* **EXERCISE**
Report only the number of lines in the entries below that hold the word "moved".

* **MATERIAL SUPPLIED**
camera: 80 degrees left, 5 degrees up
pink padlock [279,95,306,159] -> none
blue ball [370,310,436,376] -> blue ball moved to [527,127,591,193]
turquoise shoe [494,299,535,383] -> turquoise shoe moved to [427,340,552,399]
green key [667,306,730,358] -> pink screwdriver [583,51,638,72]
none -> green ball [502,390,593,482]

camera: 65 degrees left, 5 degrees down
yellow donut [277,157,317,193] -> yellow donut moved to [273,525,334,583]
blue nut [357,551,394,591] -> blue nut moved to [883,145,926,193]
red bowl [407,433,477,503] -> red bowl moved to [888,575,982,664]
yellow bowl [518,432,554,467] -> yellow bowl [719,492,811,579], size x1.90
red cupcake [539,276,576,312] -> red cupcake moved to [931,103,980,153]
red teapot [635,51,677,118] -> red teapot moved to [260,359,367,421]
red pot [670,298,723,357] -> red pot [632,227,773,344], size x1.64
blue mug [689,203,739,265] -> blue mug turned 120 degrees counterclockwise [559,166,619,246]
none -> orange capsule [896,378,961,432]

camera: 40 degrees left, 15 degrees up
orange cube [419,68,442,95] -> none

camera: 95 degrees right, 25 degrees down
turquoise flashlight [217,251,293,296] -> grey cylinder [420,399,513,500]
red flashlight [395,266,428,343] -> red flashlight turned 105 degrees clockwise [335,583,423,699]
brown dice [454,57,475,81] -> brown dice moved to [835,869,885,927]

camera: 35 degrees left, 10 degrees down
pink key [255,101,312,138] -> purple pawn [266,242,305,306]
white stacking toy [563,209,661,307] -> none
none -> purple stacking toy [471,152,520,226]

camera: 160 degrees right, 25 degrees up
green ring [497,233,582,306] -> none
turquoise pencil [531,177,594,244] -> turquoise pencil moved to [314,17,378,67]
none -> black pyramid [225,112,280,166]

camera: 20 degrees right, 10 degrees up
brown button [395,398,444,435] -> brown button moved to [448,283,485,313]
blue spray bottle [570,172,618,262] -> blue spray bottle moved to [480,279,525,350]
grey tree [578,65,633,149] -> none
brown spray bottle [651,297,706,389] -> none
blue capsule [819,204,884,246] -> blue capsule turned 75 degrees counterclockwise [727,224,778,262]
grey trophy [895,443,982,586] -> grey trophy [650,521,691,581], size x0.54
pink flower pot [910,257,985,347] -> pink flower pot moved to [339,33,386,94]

* **WORKED SOLUTION**
12